Exercise aim
Transcribe, word for word, the line containing "Label: vessel or blood." and each line following it through the end of the listing below. Omit all other lines.

Entries supplied
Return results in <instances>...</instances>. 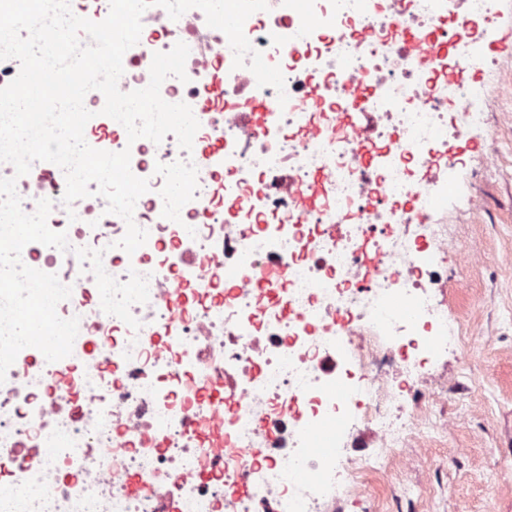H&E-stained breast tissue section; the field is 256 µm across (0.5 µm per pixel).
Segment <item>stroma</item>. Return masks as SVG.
<instances>
[{
	"label": "stroma",
	"instance_id": "obj_1",
	"mask_svg": "<svg viewBox=\"0 0 512 512\" xmlns=\"http://www.w3.org/2000/svg\"><path fill=\"white\" fill-rule=\"evenodd\" d=\"M484 45L486 63L468 80L485 124L463 139L457 189L444 219L448 249L438 294L463 350L432 360L418 383L416 407L428 427L401 449L403 486L375 479L335 512H512V99L496 75L512 70V0ZM481 195L483 212L471 198ZM481 260L465 264L464 251ZM447 429H440V421Z\"/></svg>",
	"mask_w": 512,
	"mask_h": 512
}]
</instances>
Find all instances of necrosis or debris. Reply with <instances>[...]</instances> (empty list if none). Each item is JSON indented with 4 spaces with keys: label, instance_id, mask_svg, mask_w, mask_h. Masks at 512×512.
<instances>
[{
    "label": "necrosis or debris",
    "instance_id": "1",
    "mask_svg": "<svg viewBox=\"0 0 512 512\" xmlns=\"http://www.w3.org/2000/svg\"><path fill=\"white\" fill-rule=\"evenodd\" d=\"M268 0L244 33L264 61L279 66L286 102L233 68L220 30L193 8L172 20L152 6L138 43L123 57L118 86L149 80L143 60L184 42L187 81L168 77L160 94L187 103L200 127L192 150L174 135L128 142L107 130L105 98L89 91L85 138L130 149V168L147 179L133 220L147 231L134 253L117 248L126 232L106 201H75L65 225L70 251L25 246L22 262L62 266L71 286L61 318H78L66 362L77 386L58 383L59 365L36 348L20 351L0 384V459L18 460L0 480V512H334L368 476L393 460L423 416L406 411L415 374L459 349L456 328L434 297L441 279L435 253L448 234L447 210L460 158L454 144L481 122L463 80L427 69L411 31L425 45L447 46L448 66L477 62L497 17L495 0ZM224 73V95L251 91L263 101L275 136L250 128L244 113L201 108L204 76ZM329 90L324 112L304 106L310 80ZM354 120L340 127L342 111ZM224 159L204 163L213 138ZM377 151L364 157L359 143ZM41 163L15 178L22 209L63 195L66 181L40 183ZM324 178L325 204L307 214L292 187ZM102 251L116 280L149 278V299L130 307L132 330L101 308L89 262L76 249ZM374 251L375 272L364 256ZM279 264L283 286L259 293L254 274ZM182 289L171 313L165 293ZM224 397L232 450L212 447L193 425ZM373 425L376 456L350 466L354 430ZM248 497L236 493L238 483Z\"/></svg>",
    "mask_w": 512,
    "mask_h": 512
}]
</instances>
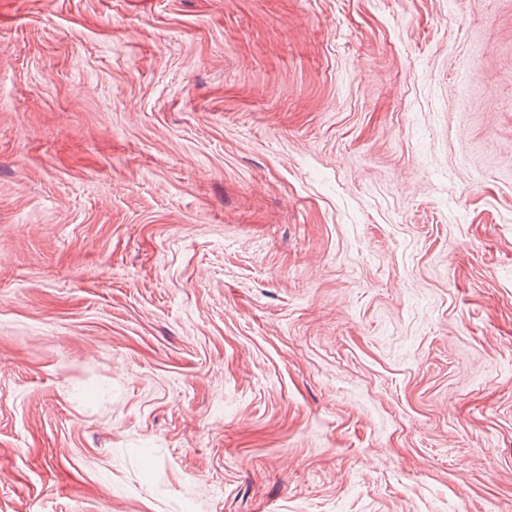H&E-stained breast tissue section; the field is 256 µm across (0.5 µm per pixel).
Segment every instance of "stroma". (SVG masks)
Wrapping results in <instances>:
<instances>
[{
	"instance_id": "obj_1",
	"label": "stroma",
	"mask_w": 512,
	"mask_h": 512,
	"mask_svg": "<svg viewBox=\"0 0 512 512\" xmlns=\"http://www.w3.org/2000/svg\"><path fill=\"white\" fill-rule=\"evenodd\" d=\"M0 512H512V0H0Z\"/></svg>"
}]
</instances>
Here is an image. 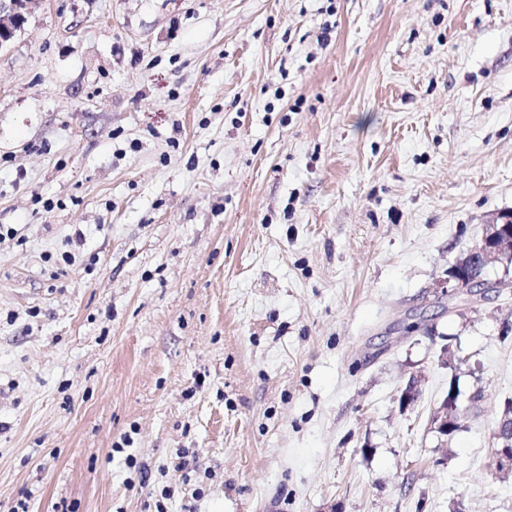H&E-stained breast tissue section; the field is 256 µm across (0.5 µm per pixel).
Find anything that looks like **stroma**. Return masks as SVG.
<instances>
[{"label":"stroma","instance_id":"obj_1","mask_svg":"<svg viewBox=\"0 0 512 512\" xmlns=\"http://www.w3.org/2000/svg\"><path fill=\"white\" fill-rule=\"evenodd\" d=\"M511 214L512 0H33L0 512H512V293L437 288ZM459 405L456 394L453 391L446 395L431 416V425L442 436L451 435L455 432L459 419ZM496 438L500 447L496 450V465L501 471L512 472V420L505 418L498 423ZM508 440L509 442H506Z\"/></svg>","mask_w":512,"mask_h":512}]
</instances>
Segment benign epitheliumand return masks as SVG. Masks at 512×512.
Returning <instances> with one entry per match:
<instances>
[{
	"label": "benign epithelium",
	"instance_id": "obj_1",
	"mask_svg": "<svg viewBox=\"0 0 512 512\" xmlns=\"http://www.w3.org/2000/svg\"><path fill=\"white\" fill-rule=\"evenodd\" d=\"M32 0H0V49L8 45L21 29ZM512 260V219L503 216L485 226L480 240L456 259L448 268V278L438 285L450 297L460 298L475 291H494L501 282H489L478 278L474 268L487 269L504 261ZM418 377L412 376L400 390L399 403L411 405L418 396ZM459 405L455 394L445 396L431 416V425L442 436L452 434L458 425ZM496 438L500 447L496 450V465L501 471L512 472V420L505 418L498 423Z\"/></svg>",
	"mask_w": 512,
	"mask_h": 512
}]
</instances>
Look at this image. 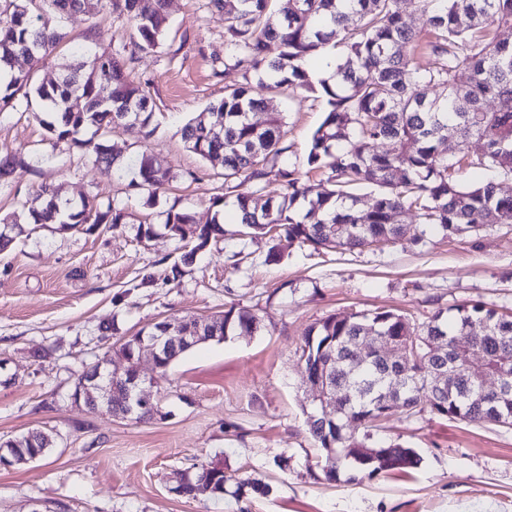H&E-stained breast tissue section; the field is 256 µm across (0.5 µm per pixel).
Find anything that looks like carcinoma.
I'll return each instance as SVG.
<instances>
[{
  "mask_svg": "<svg viewBox=\"0 0 512 512\" xmlns=\"http://www.w3.org/2000/svg\"><path fill=\"white\" fill-rule=\"evenodd\" d=\"M225 18L224 73L241 79L225 86L224 98L189 119L182 127L186 148L203 159L220 157L224 184L237 191L240 224L250 235L288 237L289 242L315 251H354L376 242L403 238L422 240L401 222L407 210H416L420 223L444 235L457 236L482 224H512V194L494 181L464 187L454 177L465 166H483L512 177V43L498 39L512 29V0H415L424 19L418 29L394 8L395 0H237ZM124 14L131 24L135 46L146 54L160 48L169 35L167 0H0V111L11 106L18 93L35 95L43 111L57 117L42 120L52 147L61 143L85 149L98 163L115 164L108 146L95 136L121 127L142 138L154 132V112L140 85L130 81L123 65L108 50L76 62L61 64V72L40 83L29 73L12 68L17 56L40 66L55 54L65 35L53 23L68 11L95 15L106 7ZM340 47L333 75L318 79L309 69L317 52ZM468 81L458 82L460 73ZM112 86V98L101 96ZM268 89L300 90L326 100L321 124L312 135L306 169L278 165L288 151L283 145V116L270 113L264 125L251 114L267 108L254 85ZM93 130V136L79 135ZM458 142L457 157L448 158V138ZM476 139L482 154L472 158L467 145ZM389 141L393 149L376 152L374 143ZM323 169L326 183L313 184L309 172ZM137 179L131 186L149 196L174 179L170 168L153 154L136 158ZM278 178L284 194L273 201L263 195L269 177ZM373 188L368 207L358 204L357 191ZM316 195L315 205L297 212L300 200ZM28 214L35 224H57L62 230L87 224H121L126 208L116 203L101 208L93 198L72 204L61 187L44 184ZM18 216L0 218V252L13 242L8 228ZM194 223L184 209L172 205L164 229L193 246L171 267L178 281L198 251L224 236L218 218L188 236L180 225ZM261 330L259 318L246 308L224 311L220 337L252 336ZM366 336L381 338L378 350L361 346ZM444 336L448 348L431 353L424 340ZM469 339L480 353V369L465 365V355L454 341ZM416 351L408 390L397 397L396 411L408 415L425 409L450 420L473 424H501L512 419V313L481 302L455 308V315L439 308L417 322L391 309L332 314L308 328L300 350L308 354L313 373L336 384L346 395L344 412L334 421L308 420L309 432L325 455L336 449L341 466L323 473L337 482L341 470L359 478L404 472L416 467L420 455L399 444L373 447L348 429L352 420L373 427L385 420L382 395L397 372L389 345ZM335 359V369L326 368ZM453 371L445 390L429 386L428 376L440 367ZM498 374L506 389L479 392V378ZM17 453L43 457L55 445L51 431L36 430L13 437ZM185 498L195 486L215 484L219 499L226 494L224 469L210 464L193 467Z\"/></svg>",
  "mask_w": 512,
  "mask_h": 512,
  "instance_id": "carcinoma-1",
  "label": "carcinoma"
}]
</instances>
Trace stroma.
<instances>
[{
    "label": "stroma",
    "instance_id": "stroma-1",
    "mask_svg": "<svg viewBox=\"0 0 512 512\" xmlns=\"http://www.w3.org/2000/svg\"><path fill=\"white\" fill-rule=\"evenodd\" d=\"M169 36L157 52H135L124 18L105 10L73 13L59 27L66 45L35 80L51 75L70 48H106L129 59L128 72L154 108L150 139L116 129L106 137L117 166L78 149L52 147L35 114L36 98L0 112V156L21 154L25 167L0 180V216L20 214L11 248L0 253V440L51 429L56 445L20 468L0 467V512H512V426L466 424L424 411L399 414L357 439L417 449L419 468L351 482L322 478L324 459L307 426L312 405L298 347L304 331L328 315L376 308L414 316L471 301L512 310V224H485L453 238L428 232L353 252H313L280 239L267 259L266 239L240 236L232 213L224 236L198 252L178 281L168 273L183 244L163 229L172 204L210 223L214 197L234 204L222 160L189 151L182 126L223 99L229 82L224 12L211 0H168ZM281 113L289 150L280 163L304 166L323 118L324 99L265 91ZM157 155L174 174L149 198L132 188L133 157ZM63 198L93 196L124 205L122 224L58 230L26 216L41 185ZM155 233L142 238V223ZM153 284L140 287L142 275ZM262 323L252 336L198 345L154 392L163 417L136 423L76 406L77 376L108 347L166 318L206 316L231 306ZM223 465L231 482L259 480L269 495L188 500L171 493L172 470Z\"/></svg>",
    "mask_w": 512,
    "mask_h": 512
}]
</instances>
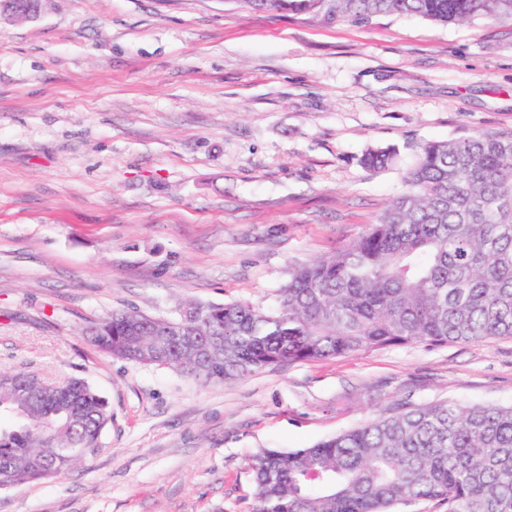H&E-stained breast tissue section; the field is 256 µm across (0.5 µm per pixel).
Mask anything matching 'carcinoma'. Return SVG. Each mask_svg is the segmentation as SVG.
Returning <instances> with one entry per match:
<instances>
[{"label":"carcinoma","instance_id":"carcinoma-1","mask_svg":"<svg viewBox=\"0 0 512 512\" xmlns=\"http://www.w3.org/2000/svg\"><path fill=\"white\" fill-rule=\"evenodd\" d=\"M254 11L363 24L380 15L512 22V0H237ZM370 150L363 164H392ZM378 223L293 271L279 304L187 301L175 318L118 310L87 340L204 384L281 363L390 346L512 338V136L422 145ZM0 490L51 482L104 447L112 408L82 377L0 371ZM253 512H512V405L399 404L308 448L250 456Z\"/></svg>","mask_w":512,"mask_h":512}]
</instances>
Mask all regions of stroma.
I'll return each instance as SVG.
<instances>
[{
	"instance_id": "obj_1",
	"label": "stroma",
	"mask_w": 512,
	"mask_h": 512,
	"mask_svg": "<svg viewBox=\"0 0 512 512\" xmlns=\"http://www.w3.org/2000/svg\"><path fill=\"white\" fill-rule=\"evenodd\" d=\"M512 133V23L356 25L235 0H51L0 19V369L88 380L102 451L0 512H252L249 456L401 403L512 404V339L391 346L201 384L107 355L115 309L270 308L350 244L422 144ZM395 151L373 171L367 149Z\"/></svg>"
}]
</instances>
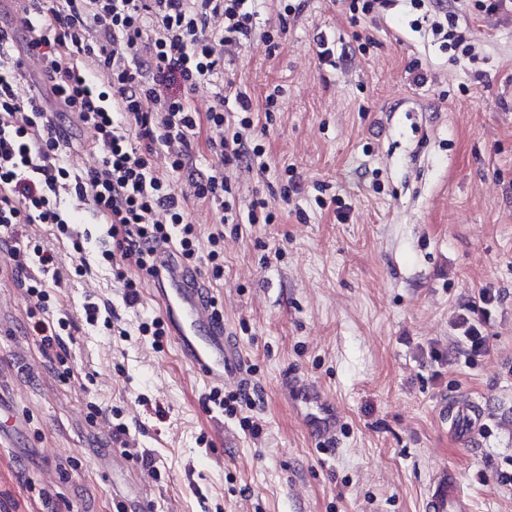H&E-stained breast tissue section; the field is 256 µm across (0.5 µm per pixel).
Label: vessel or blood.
Returning a JSON list of instances; mask_svg holds the SVG:
<instances>
[{"instance_id":"obj_1","label":"vessel or blood","mask_w":512,"mask_h":512,"mask_svg":"<svg viewBox=\"0 0 512 512\" xmlns=\"http://www.w3.org/2000/svg\"><path fill=\"white\" fill-rule=\"evenodd\" d=\"M170 248L157 252L159 273L150 277L154 296L164 307L169 334L185 357L206 382L214 387L232 381L248 391L253 382L239 354L231 349L224 334L223 321L217 320L205 299V288L198 277L190 275L170 259ZM313 422L319 439H329L336 429L337 418L326 404H318ZM456 433L463 442H471L474 431L482 424L479 411L454 405ZM424 512H472L471 498L459 488L454 473L436 474L423 504Z\"/></svg>"}]
</instances>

Answer to the task
Label: vessel or blood.
Returning a JSON list of instances; mask_svg holds the SVG:
<instances>
[{"instance_id":"obj_1","label":"vessel or blood","mask_w":512,"mask_h":512,"mask_svg":"<svg viewBox=\"0 0 512 512\" xmlns=\"http://www.w3.org/2000/svg\"><path fill=\"white\" fill-rule=\"evenodd\" d=\"M170 248L157 252L159 273L150 277L154 296L164 307L169 334L185 357L206 382L214 387L232 381L248 391L253 382L239 354L231 349L224 334L223 321L217 320L205 299V288L198 277L190 275L170 259ZM313 422L319 439H329L336 429L337 418L326 404H318ZM456 433L463 442H471L474 431L482 424L479 411L454 405ZM424 512H472L471 498L459 488L454 473L436 474L423 504Z\"/></svg>"}]
</instances>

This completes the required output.